[Record excerpts — start]
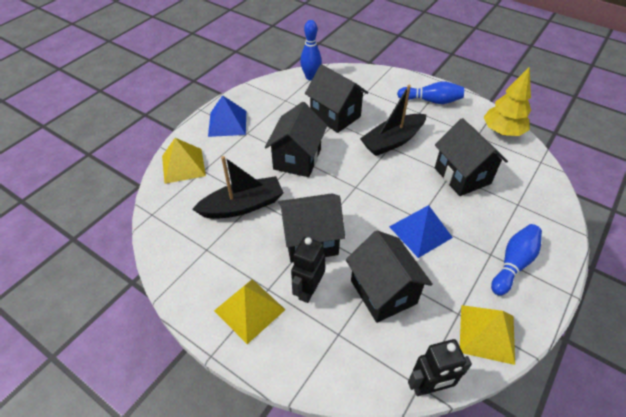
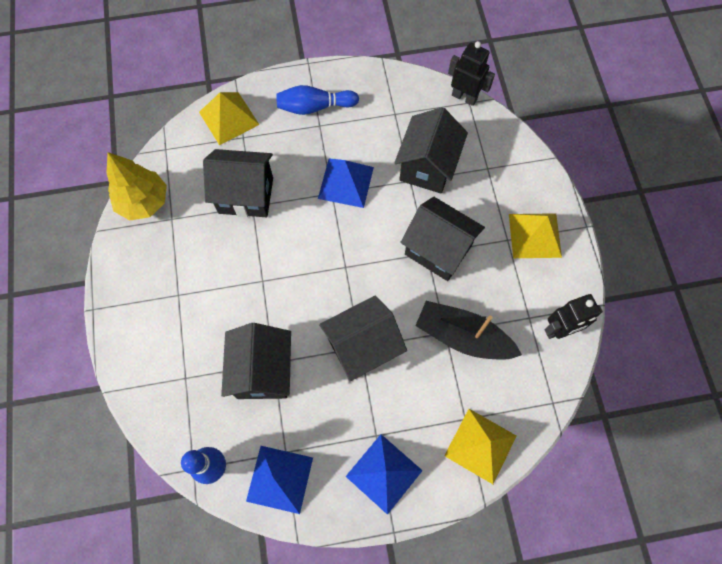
camera: 135 degrees left, 20 degrees up
black robot [291,237,326,303] -> black robot moved to [544,294,603,339]
black boat [360,85,427,156] -> none
blue bowling pin [397,81,464,104] -> none
black house [435,118,508,196] -> black house turned 75 degrees clockwise [203,149,273,217]
yellow pyramid [460,305,515,365] -> yellow pyramid moved to [199,92,259,145]
none -> blue pyramid [246,446,313,514]

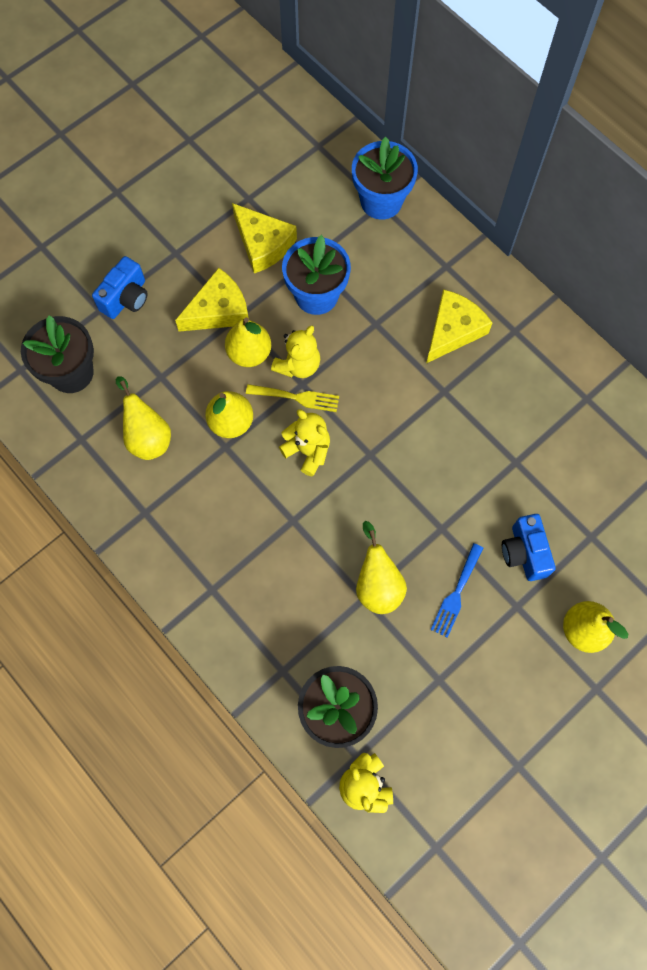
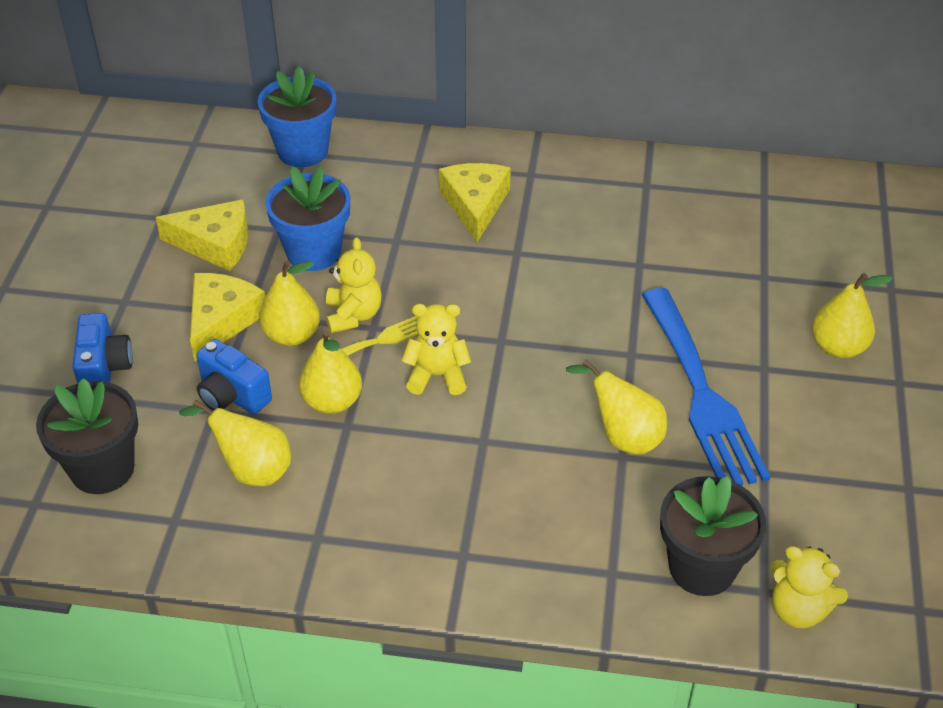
camera: 40 degrees left, 25 degrees down
blue fork [431,543,483,638] -> blue fork [642,288,770,486], size x2.11
blue camera [502,514,556,581] -> blue camera moved to [196,339,272,414]

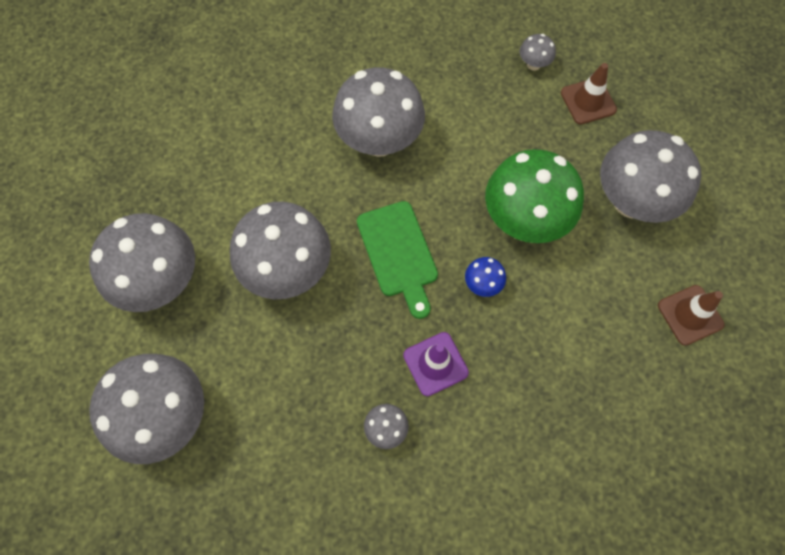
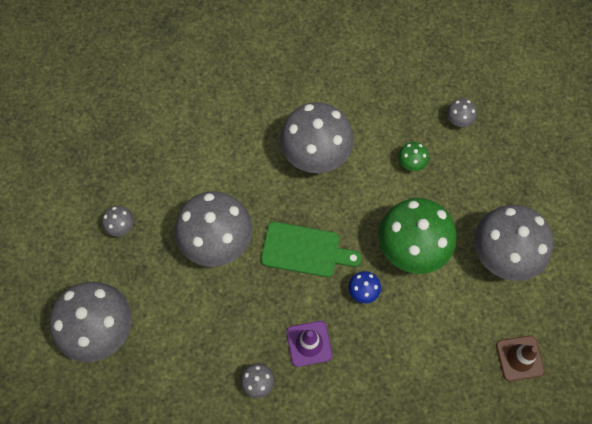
camera: 15 degrees right, 0 degrees up
grey mushroom [89,213,195,312] -> grey mushroom [102,206,134,236], size x0.42
green cutting board [357,201,438,319] -> green cutting board turned 75 degrees counterclockwise [261,222,362,277]
brown traffic cone [561,63,617,125] -> none
none -> green mushroom [398,142,429,171]

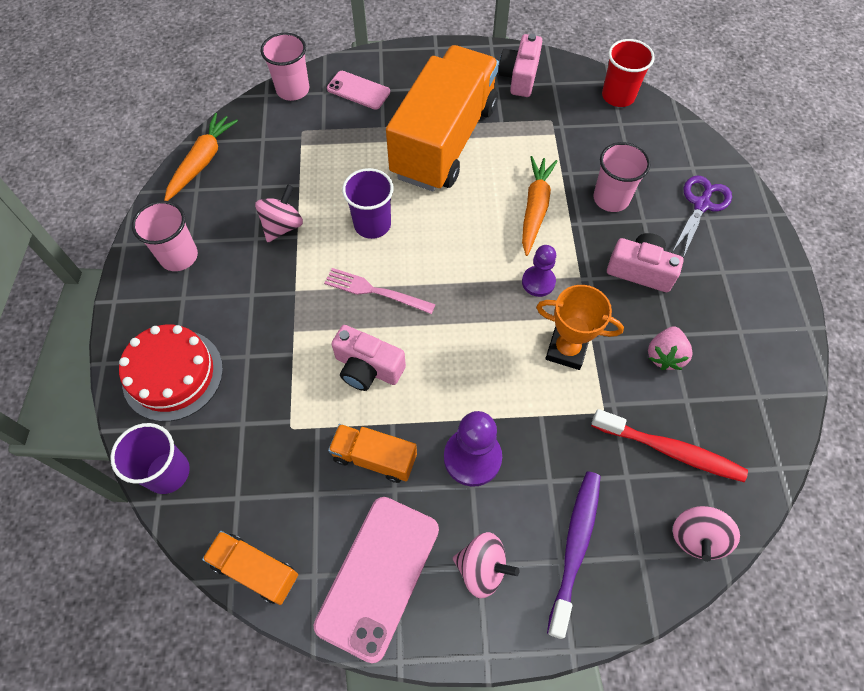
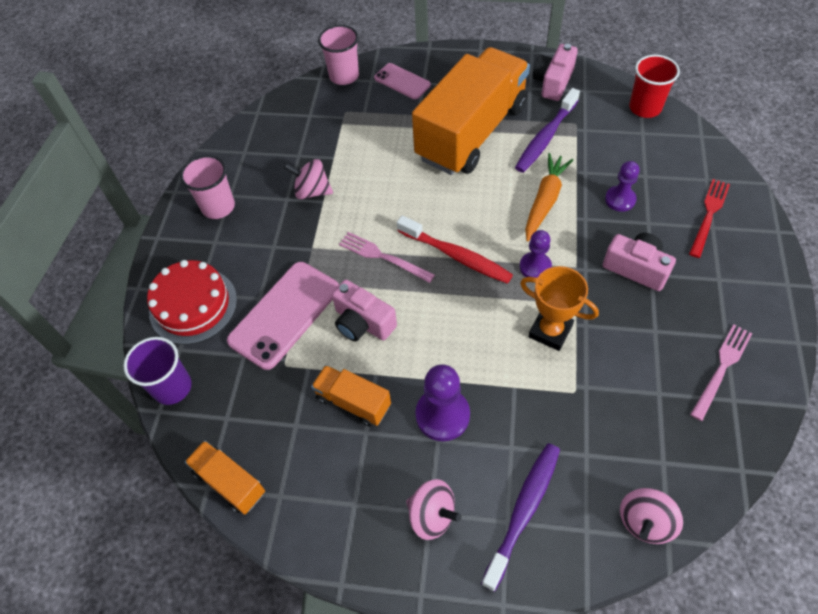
camera: 15 degrees right, 5 degrees down
orange carrot [164,113,238,201] -> none
pink spinning top [255,184,303,242] -> pink spinning top turned 120 degrees counterclockwise [284,159,333,199]
pink phone [314,497,439,663] -> pink phone moved to [227,262,339,370]
purple cup [342,168,394,239] -> none
red toothbrush [591,409,748,482] -> red toothbrush moved to [397,216,513,284]
pink cup [593,142,651,212] -> purple pawn [605,161,640,212]
pink strawberry [648,326,693,370] -> none
purple scissors [672,175,732,258] -> red fork [689,179,730,258]
none -> purple toothbrush [515,88,580,173]
none -> pink fork [690,324,752,421]

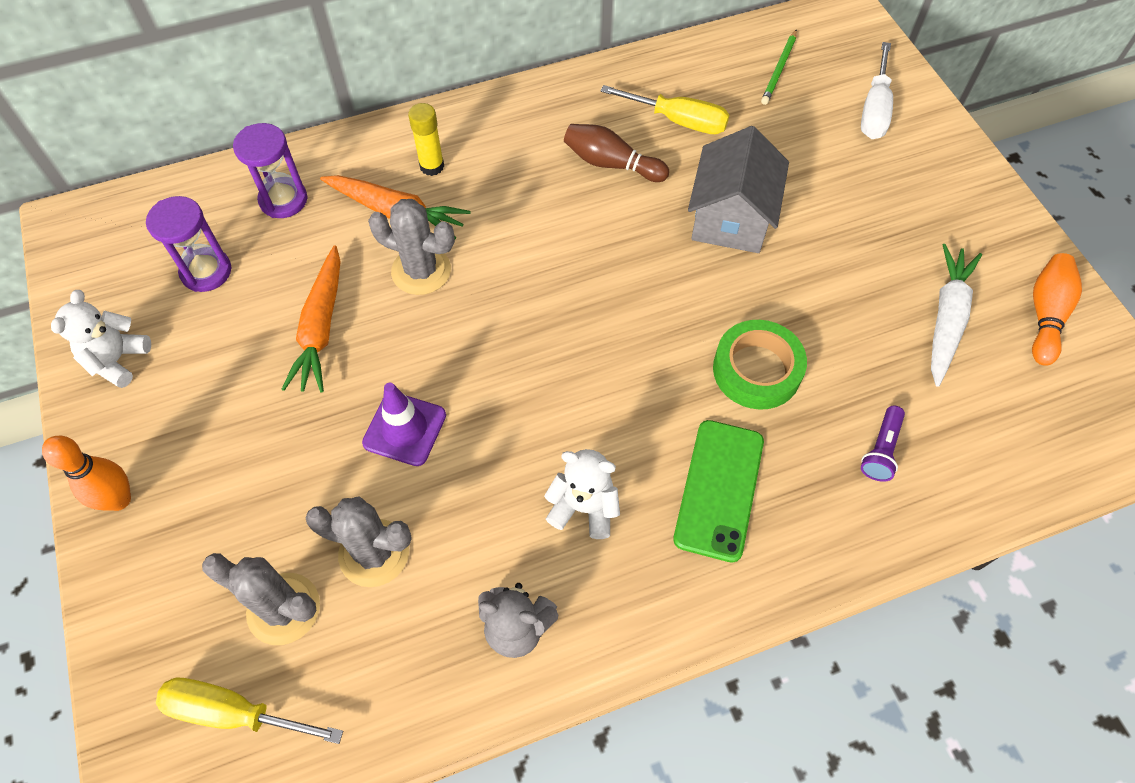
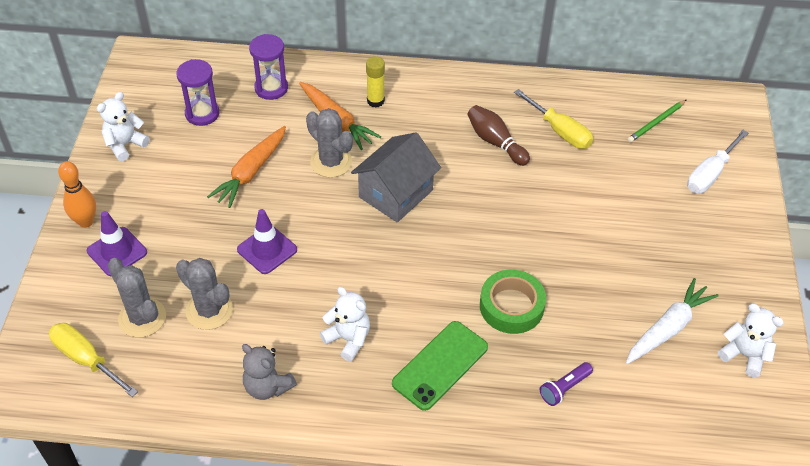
camera: 25 degrees right, 10 degrees down
grey house [688,126,789,253] -> grey house moved to [351,132,441,223]
orange bowling pin [1032,253,1082,366] -> white teddy bear [718,304,784,378]
none -> purple traffic cone [87,211,147,276]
[Record excerpts — finish]
*Task prompt*.
Here the records must be restated exactly, minus any images.

*Exercise output*.
camera: 135 degrees left, 20 degrees up
black robot [291,237,326,303] -> black robot moved to [544,294,603,339]
black boat [360,85,427,156] -> none
blue bowling pin [397,81,464,104] -> none
black house [435,118,508,196] -> black house turned 75 degrees clockwise [203,149,273,217]
yellow pyramid [460,305,515,365] -> yellow pyramid moved to [199,92,259,145]
none -> blue pyramid [246,446,313,514]

camera: 40 degrees left, 25 degrees down
blue fork [431,543,483,638] -> blue fork [642,288,770,486], size x2.11
blue camera [502,514,556,581] -> blue camera moved to [196,339,272,414]

camera: 15 degrees right, 0 degrees up
grey mushroom [89,213,195,312] -> grey mushroom [102,206,134,236], size x0.42
green cutting board [357,201,438,319] -> green cutting board turned 75 degrees counterclockwise [261,222,362,277]
brown traffic cone [561,63,617,125] -> none
none -> green mushroom [398,142,429,171]

camera: 15 degrees right, 5 degrees down
orange carrot [164,113,238,201] -> none
pink spinning top [255,184,303,242] -> pink spinning top turned 120 degrees counterclockwise [284,159,333,199]
pink phone [314,497,439,663] -> pink phone moved to [227,262,339,370]
purple cup [342,168,394,239] -> none
red toothbrush [591,409,748,482] -> red toothbrush moved to [397,216,513,284]
pink cup [593,142,651,212] -> purple pawn [605,161,640,212]
pink strawberry [648,326,693,370] -> none
purple scissors [672,175,732,258] -> red fork [689,179,730,258]
none -> purple toothbrush [515,88,580,173]
none -> pink fork [690,324,752,421]

camera: 25 degrees right, 10 degrees down
grey house [688,126,789,253] -> grey house moved to [351,132,441,223]
orange bowling pin [1032,253,1082,366] -> white teddy bear [718,304,784,378]
none -> purple traffic cone [87,211,147,276]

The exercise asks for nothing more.